DATA FOR THE TASK:
=== Section Start ===

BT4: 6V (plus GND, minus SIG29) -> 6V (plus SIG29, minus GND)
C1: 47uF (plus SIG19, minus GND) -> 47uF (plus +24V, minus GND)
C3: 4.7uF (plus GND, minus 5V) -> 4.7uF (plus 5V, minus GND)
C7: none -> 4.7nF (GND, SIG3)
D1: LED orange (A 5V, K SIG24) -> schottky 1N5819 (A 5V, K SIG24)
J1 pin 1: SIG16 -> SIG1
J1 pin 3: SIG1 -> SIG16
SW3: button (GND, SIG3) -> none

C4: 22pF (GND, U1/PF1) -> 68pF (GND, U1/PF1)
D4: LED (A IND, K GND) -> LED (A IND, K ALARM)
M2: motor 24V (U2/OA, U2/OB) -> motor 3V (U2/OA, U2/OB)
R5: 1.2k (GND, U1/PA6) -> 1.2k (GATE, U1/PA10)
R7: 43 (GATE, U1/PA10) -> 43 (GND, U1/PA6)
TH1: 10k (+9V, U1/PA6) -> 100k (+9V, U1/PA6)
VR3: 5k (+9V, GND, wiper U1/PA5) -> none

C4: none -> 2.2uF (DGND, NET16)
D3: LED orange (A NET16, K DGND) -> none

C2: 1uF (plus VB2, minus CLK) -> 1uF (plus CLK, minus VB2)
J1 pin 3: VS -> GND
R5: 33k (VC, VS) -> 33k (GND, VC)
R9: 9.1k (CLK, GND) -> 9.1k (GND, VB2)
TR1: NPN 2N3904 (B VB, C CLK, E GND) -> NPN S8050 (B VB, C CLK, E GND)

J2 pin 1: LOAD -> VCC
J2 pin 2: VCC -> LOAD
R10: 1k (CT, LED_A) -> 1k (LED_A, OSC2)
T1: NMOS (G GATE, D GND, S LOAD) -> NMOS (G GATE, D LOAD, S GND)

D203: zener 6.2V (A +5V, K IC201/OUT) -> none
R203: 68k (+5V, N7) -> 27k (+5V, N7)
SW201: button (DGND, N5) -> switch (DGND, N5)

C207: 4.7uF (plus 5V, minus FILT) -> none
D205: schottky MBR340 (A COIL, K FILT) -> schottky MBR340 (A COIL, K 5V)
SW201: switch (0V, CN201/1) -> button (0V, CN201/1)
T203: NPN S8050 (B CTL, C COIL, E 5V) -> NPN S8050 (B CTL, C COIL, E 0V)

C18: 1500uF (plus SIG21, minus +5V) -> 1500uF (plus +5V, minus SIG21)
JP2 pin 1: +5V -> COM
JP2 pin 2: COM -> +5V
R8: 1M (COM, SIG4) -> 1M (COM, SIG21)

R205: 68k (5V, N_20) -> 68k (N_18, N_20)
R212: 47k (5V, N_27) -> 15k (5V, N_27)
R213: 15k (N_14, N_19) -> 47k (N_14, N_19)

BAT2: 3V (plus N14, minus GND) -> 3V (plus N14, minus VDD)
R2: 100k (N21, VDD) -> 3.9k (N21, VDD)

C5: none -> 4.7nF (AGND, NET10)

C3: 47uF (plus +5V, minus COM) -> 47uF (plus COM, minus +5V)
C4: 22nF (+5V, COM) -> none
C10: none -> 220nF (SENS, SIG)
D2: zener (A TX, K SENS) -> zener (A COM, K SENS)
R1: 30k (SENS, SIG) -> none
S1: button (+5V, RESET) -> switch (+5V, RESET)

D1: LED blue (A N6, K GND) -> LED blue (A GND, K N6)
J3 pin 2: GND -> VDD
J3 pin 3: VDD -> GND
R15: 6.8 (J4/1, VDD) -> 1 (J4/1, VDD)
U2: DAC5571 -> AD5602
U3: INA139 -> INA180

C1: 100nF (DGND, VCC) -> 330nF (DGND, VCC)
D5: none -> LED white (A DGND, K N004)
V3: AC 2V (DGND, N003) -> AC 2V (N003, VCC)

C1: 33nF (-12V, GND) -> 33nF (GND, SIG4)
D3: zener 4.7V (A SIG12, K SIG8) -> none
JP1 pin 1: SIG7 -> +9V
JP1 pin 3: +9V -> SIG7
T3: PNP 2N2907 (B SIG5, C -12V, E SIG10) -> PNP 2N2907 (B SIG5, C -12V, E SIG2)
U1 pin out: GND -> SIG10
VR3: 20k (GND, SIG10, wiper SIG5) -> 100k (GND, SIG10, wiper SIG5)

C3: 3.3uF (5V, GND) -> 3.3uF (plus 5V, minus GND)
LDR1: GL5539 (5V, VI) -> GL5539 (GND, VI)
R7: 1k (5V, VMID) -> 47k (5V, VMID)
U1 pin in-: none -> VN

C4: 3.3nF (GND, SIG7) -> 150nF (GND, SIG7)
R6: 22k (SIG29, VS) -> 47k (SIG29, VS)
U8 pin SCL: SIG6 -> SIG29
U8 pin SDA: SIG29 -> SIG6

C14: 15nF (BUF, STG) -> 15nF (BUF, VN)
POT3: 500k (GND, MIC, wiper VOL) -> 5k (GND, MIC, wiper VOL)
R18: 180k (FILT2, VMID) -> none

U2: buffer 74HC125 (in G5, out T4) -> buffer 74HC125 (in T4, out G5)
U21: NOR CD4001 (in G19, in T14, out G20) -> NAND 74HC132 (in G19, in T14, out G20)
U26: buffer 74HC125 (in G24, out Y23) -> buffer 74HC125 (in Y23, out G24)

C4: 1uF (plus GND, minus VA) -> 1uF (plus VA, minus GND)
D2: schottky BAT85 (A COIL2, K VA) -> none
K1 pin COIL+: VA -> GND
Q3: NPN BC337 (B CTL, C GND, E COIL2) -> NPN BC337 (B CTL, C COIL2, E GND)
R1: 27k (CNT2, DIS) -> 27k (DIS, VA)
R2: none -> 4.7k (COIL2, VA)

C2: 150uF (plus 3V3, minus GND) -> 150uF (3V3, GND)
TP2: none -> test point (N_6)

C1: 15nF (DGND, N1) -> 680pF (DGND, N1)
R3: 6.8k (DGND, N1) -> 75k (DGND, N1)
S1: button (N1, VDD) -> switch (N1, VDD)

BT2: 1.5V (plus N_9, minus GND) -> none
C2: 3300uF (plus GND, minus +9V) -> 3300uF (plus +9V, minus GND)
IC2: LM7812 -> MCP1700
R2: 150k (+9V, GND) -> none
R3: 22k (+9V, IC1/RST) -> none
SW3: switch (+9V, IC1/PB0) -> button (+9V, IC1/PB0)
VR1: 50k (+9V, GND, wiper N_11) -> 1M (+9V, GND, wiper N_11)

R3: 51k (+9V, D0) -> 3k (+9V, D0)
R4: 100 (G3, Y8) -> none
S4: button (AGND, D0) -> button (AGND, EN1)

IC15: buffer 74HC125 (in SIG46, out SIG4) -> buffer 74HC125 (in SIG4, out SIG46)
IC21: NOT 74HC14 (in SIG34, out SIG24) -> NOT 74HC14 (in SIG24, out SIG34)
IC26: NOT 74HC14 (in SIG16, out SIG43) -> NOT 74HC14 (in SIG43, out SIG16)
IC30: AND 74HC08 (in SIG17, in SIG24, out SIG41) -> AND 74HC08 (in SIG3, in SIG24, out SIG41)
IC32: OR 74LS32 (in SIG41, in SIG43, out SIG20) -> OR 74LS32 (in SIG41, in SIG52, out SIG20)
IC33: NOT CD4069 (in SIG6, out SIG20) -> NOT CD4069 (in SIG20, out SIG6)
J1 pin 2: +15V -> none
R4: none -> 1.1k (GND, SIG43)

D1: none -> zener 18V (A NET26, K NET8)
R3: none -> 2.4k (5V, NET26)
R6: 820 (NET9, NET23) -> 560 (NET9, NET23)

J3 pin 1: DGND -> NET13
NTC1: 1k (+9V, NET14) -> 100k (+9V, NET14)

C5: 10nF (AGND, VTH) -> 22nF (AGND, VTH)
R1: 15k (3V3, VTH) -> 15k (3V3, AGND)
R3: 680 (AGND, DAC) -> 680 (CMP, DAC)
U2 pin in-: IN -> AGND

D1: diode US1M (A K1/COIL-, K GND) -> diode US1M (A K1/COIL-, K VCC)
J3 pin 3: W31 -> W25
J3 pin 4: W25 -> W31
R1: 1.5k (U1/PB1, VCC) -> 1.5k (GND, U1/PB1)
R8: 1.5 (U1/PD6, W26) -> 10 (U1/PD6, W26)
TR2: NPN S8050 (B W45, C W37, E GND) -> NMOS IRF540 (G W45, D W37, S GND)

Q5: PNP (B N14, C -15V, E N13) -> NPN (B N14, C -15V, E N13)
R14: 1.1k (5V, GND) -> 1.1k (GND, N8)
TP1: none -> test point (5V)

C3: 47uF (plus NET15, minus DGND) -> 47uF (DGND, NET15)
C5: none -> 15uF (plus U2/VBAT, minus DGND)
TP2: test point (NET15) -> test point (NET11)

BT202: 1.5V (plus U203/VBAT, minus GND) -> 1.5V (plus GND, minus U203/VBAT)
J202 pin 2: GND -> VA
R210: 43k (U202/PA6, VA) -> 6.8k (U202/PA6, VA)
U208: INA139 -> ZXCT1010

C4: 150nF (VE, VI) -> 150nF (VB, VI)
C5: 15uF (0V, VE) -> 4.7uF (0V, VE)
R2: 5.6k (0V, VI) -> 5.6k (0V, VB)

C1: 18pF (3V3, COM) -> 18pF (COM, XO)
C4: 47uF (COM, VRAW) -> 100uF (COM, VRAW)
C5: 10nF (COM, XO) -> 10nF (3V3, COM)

=== Section End ===

EXERCISE DIRECTIONS:
Look through the material above and print exactly the lines from the one containing "R1: 1.5k (U1/PB1, VCC) -> 1.5k (GND, U1/PB1)" to the one containing "C3: 47uF (plus NET15, minus", both included, and nothing more.

TASK OUTPUT:
R1: 1.5k (U1/PB1, VCC) -> 1.5k (GND, U1/PB1)
R8: 1.5 (U1/PD6, W26) -> 10 (U1/PD6, W26)
TR2: NPN S8050 (B W45, C W37, E GND) -> NMOS IRF540 (G W45, D W37, S GND)

Q5: PNP (B N14, C -15V, E N13) -> NPN (B N14, C -15V, E N13)
R14: 1.1k (5V, GND) -> 1.1k (GND, N8)
TP1: none -> test point (5V)

C3: 47uF (plus NET15, minus DGND) -> 47uF (DGND, NET15)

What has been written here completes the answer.